→ **RECORDED INFORMATION**
++++++++++

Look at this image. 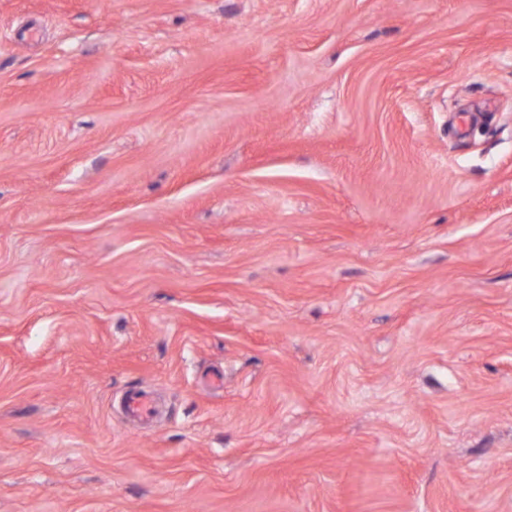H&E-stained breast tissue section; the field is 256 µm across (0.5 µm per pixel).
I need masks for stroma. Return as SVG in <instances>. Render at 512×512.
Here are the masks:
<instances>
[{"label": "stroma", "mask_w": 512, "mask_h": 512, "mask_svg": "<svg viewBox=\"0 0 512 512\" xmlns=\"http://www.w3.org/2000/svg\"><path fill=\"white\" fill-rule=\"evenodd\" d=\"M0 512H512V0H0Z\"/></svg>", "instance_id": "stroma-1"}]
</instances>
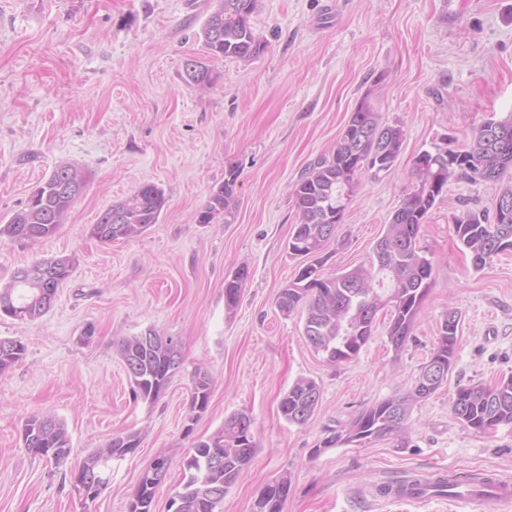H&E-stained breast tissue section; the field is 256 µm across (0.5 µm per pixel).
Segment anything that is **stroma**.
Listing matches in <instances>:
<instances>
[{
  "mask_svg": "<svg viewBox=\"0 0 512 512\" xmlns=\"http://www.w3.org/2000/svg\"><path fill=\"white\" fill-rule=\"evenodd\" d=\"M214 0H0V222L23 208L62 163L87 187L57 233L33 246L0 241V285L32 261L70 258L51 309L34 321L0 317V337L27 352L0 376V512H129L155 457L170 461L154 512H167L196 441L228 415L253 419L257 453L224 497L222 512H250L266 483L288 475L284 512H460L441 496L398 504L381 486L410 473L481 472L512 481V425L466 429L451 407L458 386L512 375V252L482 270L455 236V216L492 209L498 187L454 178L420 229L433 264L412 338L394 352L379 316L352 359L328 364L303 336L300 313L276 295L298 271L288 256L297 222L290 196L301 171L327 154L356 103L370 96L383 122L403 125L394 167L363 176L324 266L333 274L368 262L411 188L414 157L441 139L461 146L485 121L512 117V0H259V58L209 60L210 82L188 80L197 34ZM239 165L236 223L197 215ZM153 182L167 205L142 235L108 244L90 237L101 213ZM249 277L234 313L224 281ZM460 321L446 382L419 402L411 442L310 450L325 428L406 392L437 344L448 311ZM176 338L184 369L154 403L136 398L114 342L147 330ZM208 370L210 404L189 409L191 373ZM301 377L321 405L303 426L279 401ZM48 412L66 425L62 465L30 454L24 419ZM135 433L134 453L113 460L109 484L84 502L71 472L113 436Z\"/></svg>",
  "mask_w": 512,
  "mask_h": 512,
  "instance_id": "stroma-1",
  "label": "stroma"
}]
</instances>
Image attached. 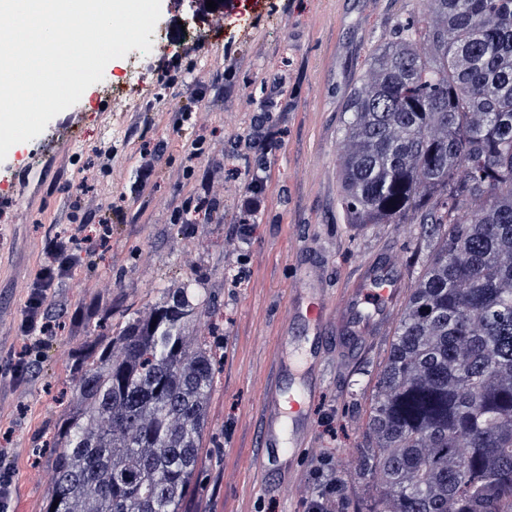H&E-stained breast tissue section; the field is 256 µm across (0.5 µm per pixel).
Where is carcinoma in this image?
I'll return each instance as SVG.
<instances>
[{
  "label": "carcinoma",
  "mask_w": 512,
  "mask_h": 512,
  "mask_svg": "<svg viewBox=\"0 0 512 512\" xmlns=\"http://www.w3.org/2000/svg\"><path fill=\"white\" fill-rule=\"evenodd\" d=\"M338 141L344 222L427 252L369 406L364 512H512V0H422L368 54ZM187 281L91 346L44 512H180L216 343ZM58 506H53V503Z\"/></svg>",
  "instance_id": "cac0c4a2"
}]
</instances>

++++++++++

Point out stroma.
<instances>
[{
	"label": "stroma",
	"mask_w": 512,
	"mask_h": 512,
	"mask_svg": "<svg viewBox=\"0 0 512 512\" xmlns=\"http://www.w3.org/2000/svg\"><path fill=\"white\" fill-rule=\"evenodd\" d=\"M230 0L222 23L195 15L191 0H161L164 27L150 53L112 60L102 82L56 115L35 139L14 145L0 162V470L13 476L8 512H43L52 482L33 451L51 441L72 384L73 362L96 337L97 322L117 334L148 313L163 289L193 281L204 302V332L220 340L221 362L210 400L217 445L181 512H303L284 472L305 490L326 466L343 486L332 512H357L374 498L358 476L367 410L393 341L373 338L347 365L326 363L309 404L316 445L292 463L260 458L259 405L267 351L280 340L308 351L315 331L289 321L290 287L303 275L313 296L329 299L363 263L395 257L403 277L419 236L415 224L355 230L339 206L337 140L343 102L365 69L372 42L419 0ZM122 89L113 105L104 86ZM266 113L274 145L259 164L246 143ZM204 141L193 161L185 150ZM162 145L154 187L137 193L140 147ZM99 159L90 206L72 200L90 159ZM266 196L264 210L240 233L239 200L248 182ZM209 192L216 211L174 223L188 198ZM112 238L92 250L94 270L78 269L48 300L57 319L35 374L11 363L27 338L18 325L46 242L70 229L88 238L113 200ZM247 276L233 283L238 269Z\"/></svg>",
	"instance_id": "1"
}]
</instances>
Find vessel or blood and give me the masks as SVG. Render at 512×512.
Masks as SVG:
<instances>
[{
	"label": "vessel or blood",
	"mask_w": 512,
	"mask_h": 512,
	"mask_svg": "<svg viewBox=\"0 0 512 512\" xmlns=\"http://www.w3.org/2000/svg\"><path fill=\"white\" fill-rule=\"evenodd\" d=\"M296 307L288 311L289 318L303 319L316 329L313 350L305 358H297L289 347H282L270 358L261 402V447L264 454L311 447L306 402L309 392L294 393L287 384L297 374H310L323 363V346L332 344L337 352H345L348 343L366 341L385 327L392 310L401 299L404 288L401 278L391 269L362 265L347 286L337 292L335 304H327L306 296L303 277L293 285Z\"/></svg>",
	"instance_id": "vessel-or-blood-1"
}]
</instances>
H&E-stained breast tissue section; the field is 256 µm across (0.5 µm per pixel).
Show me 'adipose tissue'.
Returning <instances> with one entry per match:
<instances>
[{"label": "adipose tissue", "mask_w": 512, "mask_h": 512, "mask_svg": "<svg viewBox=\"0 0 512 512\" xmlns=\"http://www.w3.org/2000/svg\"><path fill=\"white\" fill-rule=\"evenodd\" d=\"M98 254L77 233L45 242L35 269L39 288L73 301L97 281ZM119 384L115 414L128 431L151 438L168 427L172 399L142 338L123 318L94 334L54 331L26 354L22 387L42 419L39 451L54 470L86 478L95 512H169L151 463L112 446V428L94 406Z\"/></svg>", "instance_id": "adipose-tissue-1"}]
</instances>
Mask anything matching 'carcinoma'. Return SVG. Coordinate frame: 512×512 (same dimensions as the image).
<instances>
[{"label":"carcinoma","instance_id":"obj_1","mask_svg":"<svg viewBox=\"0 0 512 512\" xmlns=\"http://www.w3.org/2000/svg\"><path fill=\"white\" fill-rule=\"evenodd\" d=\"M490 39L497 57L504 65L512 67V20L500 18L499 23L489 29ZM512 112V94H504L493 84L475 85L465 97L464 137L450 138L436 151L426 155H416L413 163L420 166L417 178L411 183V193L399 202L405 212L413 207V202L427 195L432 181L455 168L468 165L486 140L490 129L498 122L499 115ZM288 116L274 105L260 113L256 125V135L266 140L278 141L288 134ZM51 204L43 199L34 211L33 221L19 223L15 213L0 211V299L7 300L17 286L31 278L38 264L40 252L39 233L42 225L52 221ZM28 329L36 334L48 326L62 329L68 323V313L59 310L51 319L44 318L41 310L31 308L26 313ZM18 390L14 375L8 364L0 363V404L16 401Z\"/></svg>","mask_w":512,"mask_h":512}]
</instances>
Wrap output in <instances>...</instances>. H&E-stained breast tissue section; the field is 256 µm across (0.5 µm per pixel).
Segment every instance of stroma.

++++++++++

Your task is to repeat the lines from the one containing "Mask anything matching" to the one containing "Segment every instance of stroma.", both lines included. Leave out every other line.

→ **FINAL RESULT**
Mask anything matching 'carcinoma'. Return SVG. Coordinate frame: 512×512 (same dimensions as the image).
<instances>
[{"label":"carcinoma","instance_id":"obj_1","mask_svg":"<svg viewBox=\"0 0 512 512\" xmlns=\"http://www.w3.org/2000/svg\"><path fill=\"white\" fill-rule=\"evenodd\" d=\"M490 39L497 57L504 65L512 67V20L500 18L499 23L489 29ZM512 112V94H504L493 84L475 85L465 97L464 137L450 138L436 151L426 155H416L413 163L420 166L417 178L411 183V193L399 202L405 212L413 207V202L427 195L432 181L455 168L468 165L486 140L490 129L498 122L499 115ZM288 116L274 105L260 113L256 125V135L266 140L278 141L288 134ZM51 204L43 199L34 211L33 221L19 223L15 213L0 211V299L7 300L17 286L31 278L38 264L40 252L39 233L42 225L52 221ZM28 329L36 334L48 326L62 329L68 323V313L59 310L51 319L44 318L41 310L31 308L26 313ZM18 390L14 375L8 364L0 363V404L16 401Z\"/></svg>","mask_w":512,"mask_h":512}]
</instances>
Wrap output in <instances>...</instances>. H&E-stained breast tissue section; the field is 256 µm across (0.5 µm per pixel).
Segment every instance of stroma.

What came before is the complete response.